**TASK DIRECTIONS:**
Filtering the records below, copy only those lines that include the word "schottky".

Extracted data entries
-------
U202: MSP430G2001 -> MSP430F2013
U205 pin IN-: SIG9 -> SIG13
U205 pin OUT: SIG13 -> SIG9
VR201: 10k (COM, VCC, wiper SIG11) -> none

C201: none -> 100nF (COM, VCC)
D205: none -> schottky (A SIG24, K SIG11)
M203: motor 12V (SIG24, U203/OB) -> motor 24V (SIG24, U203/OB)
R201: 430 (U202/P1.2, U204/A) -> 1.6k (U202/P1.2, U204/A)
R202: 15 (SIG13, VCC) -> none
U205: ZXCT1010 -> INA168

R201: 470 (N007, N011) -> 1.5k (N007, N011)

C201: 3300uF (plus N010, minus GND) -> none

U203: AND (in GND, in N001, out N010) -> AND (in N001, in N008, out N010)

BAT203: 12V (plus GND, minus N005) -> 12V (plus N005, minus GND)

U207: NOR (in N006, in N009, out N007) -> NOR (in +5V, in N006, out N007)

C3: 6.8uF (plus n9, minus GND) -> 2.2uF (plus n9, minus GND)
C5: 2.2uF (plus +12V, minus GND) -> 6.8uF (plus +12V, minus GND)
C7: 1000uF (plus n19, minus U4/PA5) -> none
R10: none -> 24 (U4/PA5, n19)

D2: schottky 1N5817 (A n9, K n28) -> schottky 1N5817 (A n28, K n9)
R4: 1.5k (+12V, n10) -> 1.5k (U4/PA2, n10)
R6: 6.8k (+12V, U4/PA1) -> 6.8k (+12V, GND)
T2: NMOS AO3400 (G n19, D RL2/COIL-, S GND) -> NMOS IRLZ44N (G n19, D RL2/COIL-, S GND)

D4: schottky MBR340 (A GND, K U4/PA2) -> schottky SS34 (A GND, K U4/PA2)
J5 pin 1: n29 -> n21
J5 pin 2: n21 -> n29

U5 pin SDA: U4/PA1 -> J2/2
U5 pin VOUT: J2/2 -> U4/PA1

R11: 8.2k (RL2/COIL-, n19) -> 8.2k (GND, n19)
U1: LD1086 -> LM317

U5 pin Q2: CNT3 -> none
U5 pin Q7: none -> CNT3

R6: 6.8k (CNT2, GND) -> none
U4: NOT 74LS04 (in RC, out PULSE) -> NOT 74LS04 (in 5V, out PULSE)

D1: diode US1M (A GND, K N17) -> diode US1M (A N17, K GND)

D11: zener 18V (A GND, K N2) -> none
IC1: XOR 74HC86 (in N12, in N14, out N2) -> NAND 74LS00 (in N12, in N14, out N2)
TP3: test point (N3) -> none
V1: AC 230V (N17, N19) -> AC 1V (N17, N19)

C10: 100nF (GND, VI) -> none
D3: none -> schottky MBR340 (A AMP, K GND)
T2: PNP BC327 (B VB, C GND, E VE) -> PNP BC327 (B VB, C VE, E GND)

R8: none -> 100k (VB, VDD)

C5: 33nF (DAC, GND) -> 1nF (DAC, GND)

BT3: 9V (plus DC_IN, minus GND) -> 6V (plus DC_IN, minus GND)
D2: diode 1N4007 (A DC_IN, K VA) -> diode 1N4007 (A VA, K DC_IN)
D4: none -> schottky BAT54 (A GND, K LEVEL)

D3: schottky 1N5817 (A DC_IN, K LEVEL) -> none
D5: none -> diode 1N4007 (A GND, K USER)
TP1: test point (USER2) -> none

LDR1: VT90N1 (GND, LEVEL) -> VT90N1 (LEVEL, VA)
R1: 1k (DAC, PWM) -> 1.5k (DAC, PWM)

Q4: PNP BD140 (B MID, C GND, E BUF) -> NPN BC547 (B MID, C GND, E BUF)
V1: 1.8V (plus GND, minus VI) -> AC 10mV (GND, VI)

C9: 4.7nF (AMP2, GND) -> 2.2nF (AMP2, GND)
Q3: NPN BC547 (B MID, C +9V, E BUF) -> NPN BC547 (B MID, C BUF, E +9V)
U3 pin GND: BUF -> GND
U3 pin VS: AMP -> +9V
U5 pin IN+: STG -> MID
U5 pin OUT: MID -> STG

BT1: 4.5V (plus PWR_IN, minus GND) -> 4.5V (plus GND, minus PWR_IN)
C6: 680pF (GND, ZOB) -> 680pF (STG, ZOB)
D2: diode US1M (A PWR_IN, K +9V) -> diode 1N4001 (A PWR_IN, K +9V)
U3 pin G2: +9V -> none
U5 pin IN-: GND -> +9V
-------
**EXERCISE RESPONSE:**
D205: none -> schottky (A SIG24, K SIG11)
D2: schottky 1N5817 (A n9, K n28) -> schottky 1N5817 (A n28, K n9)
D4: schottky MBR340 (A GND, K U4/PA2) -> schottky SS34 (A GND, K U4/PA2)
D3: none -> schottky MBR340 (A AMP, K GND)
D4: none -> schottky BAT54 (A GND, K LEVEL)
D3: schottky 1N5817 (A DC_IN, K LEVEL) -> none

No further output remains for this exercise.